What you will do: Emit the data below verbatim, stripping out any pictures.
----------
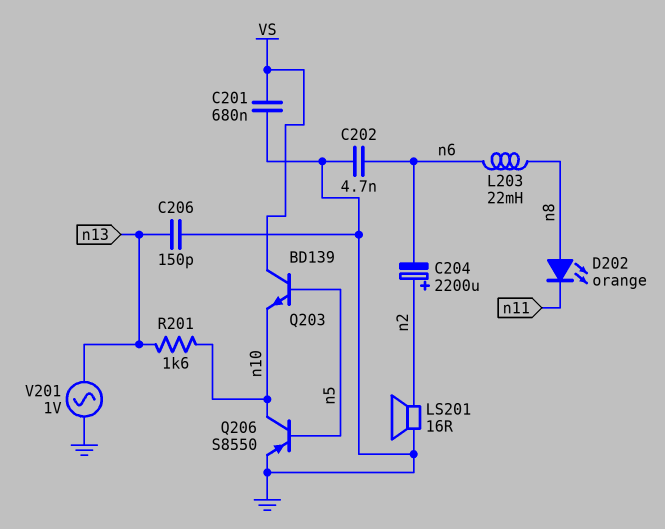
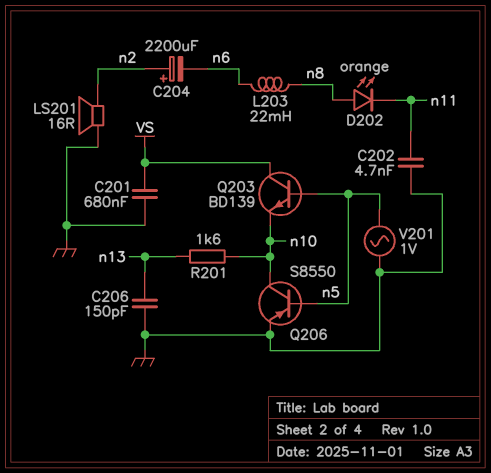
C202: 4.7nF (GND, n6) -> 4.7nF (GND, n11)
V201: AC 1V (GND, n13) -> AC 1V (GND, n5)

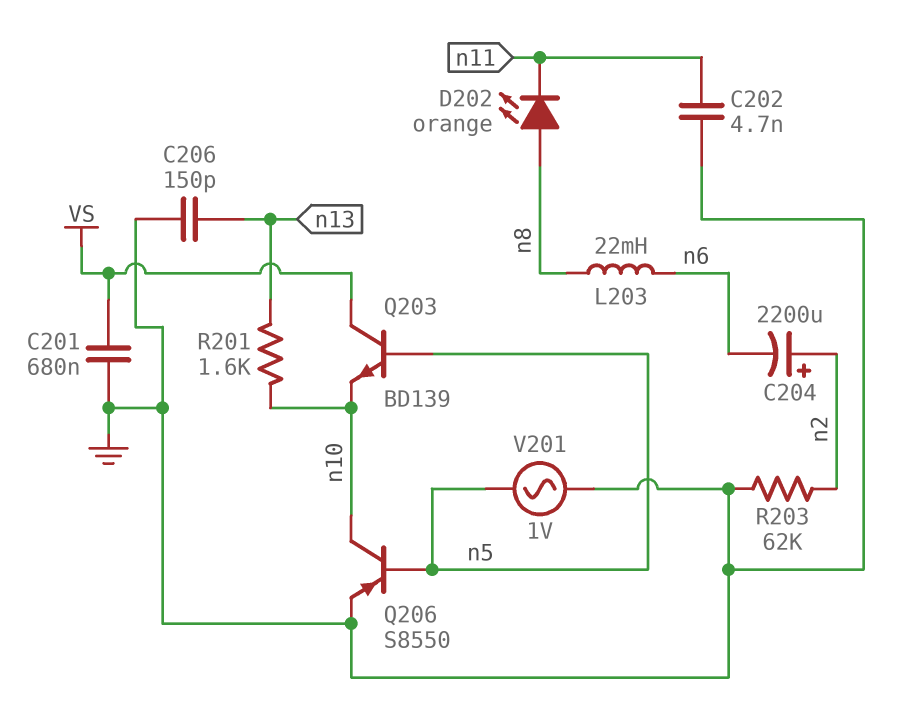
LS201: speaker 16R (GND, n2) -> none
R203: none -> 62k (GND, n2)

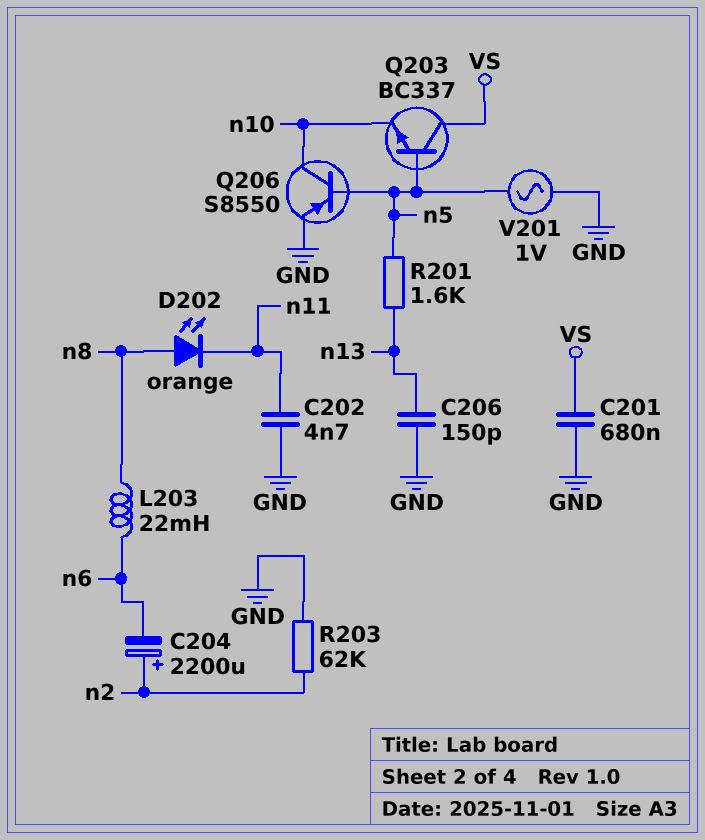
Q203: NPN BD139 (B n5, C VS, E n10) -> NPN BC337 (B n5, C VS, E n10)
R201: 1.6k (n10, n13) -> 1.6k (n5, n13)

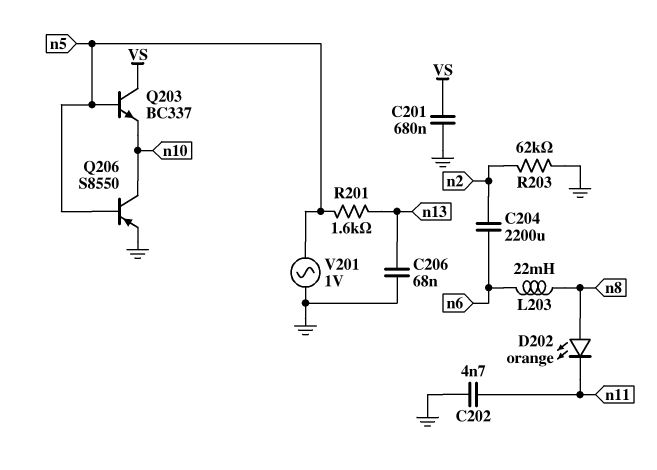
C204: 2200uF (plus n2, minus n6) -> 2200uF (n2, n6)
C206: 150pF (GND, n13) -> 68nF (GND, n13)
----------
Exercise output:
C202: 4.7nF (GND, n6) -> 4.7nF (GND, n11)
V201: AC 1V (GND, n13) -> AC 1V (GND, n5)

LS201: speaker 16R (GND, n2) -> none
R203: none -> 62k (GND, n2)

Q203: NPN BD139 (B n5, C VS, E n10) -> NPN BC337 (B n5, C VS, E n10)
R201: 1.6k (n10, n13) -> 1.6k (n5, n13)

C204: 2200uF (plus n2, minus n6) -> 2200uF (n2, n6)
C206: 150pF (GND, n13) -> 68nF (GND, n13)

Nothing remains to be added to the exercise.